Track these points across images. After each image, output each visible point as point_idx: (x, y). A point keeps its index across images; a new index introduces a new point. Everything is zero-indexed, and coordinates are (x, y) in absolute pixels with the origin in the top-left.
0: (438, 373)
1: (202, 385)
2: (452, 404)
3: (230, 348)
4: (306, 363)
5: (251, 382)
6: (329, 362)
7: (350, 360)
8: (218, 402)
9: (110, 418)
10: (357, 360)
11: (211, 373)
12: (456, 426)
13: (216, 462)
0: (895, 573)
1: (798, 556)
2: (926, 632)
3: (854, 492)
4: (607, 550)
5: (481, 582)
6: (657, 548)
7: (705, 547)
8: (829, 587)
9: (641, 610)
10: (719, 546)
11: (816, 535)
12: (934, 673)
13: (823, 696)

^^^^^^^^

Copy out every row above word for word, keeping the original line breaks.

Track these points across images. After each image, output each visible point as point_idx: (x, y). A point keeps its index across images; a new index introduces a new point. Everything is zero-indexed, and coordinates are (x, y) in absolute pixels with the origin in the top-left.
0: (438, 373)
1: (202, 385)
2: (452, 404)
3: (230, 348)
4: (306, 363)
5: (251, 382)
6: (329, 362)
7: (350, 360)
8: (218, 402)
9: (110, 418)
10: (357, 360)
11: (211, 373)
12: (456, 426)
13: (216, 462)
0: (895, 573)
1: (798, 556)
2: (926, 632)
3: (854, 492)
4: (607, 550)
5: (481, 582)
6: (657, 548)
7: (705, 547)
8: (829, 587)
9: (641, 610)
10: (719, 546)
11: (816, 535)
12: (934, 673)
13: (823, 696)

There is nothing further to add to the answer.